◆ Object state comparisons:
****************

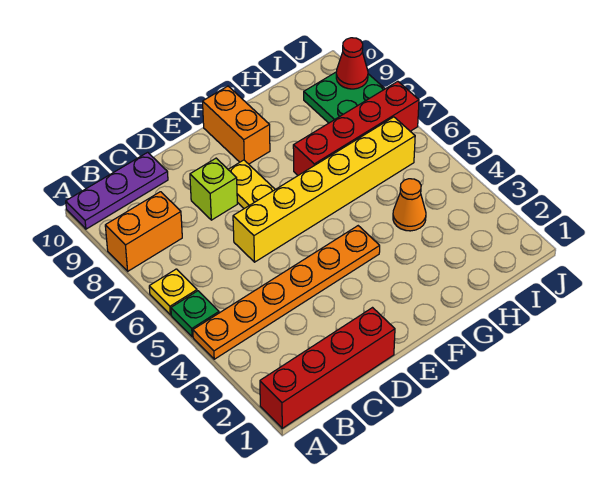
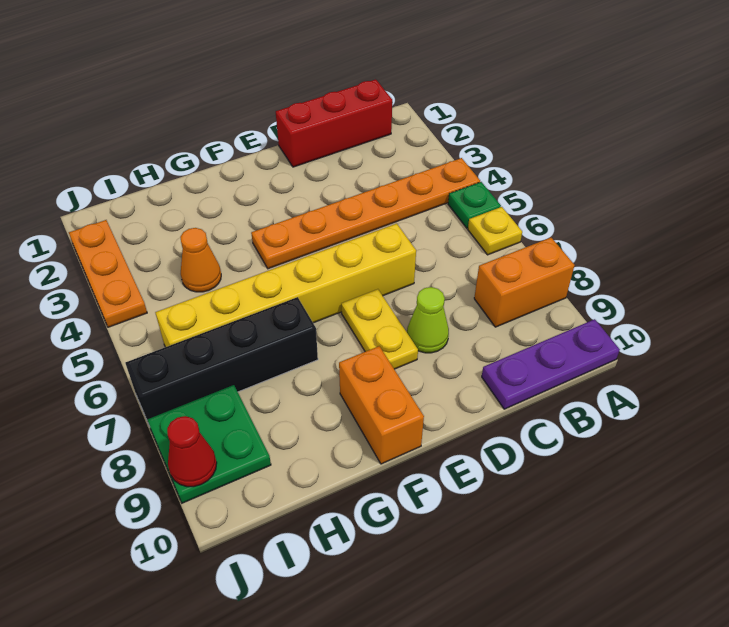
red brick A1:D1 level 1 -> red brick B1:D1 level 1
lime brick D8 level 1 -> lime cone D8 level 1
red brick G7:J7 level 1 -> black brick G7:J7 level 1
none -> orange plate J2:J4 level 1

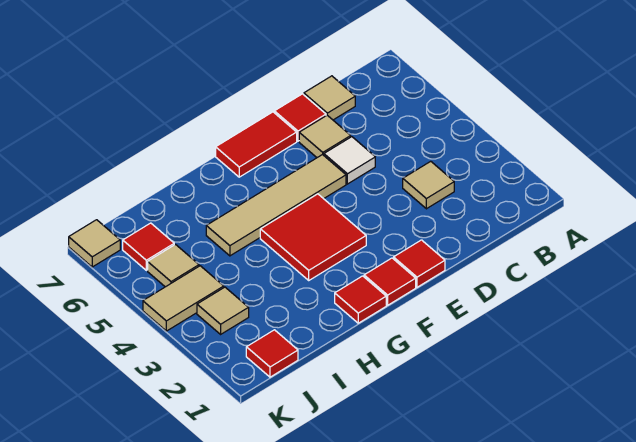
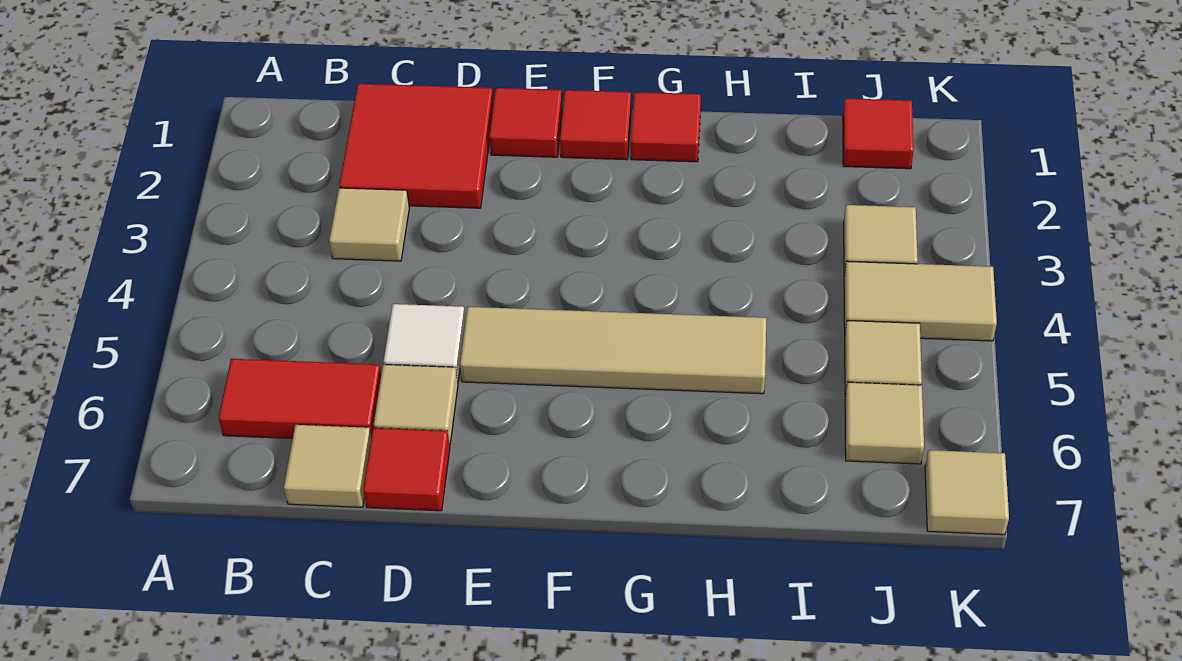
red tile E7:F7 level 1 -> red tile B6:C6 level 1
red tile F3:G4 level 1 -> red tile C1:D2 level 1
red tile J6 level 1 -> tan tile J6 level 1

****************

◆ Activity: Write out the lines above, starting at the line that contains "red tile F3:G4" and ending with the final line, and nothing else; copy them exactly.

◆ Finished task:
red tile F3:G4 level 1 -> red tile C1:D2 level 1
red tile J6 level 1 -> tan tile J6 level 1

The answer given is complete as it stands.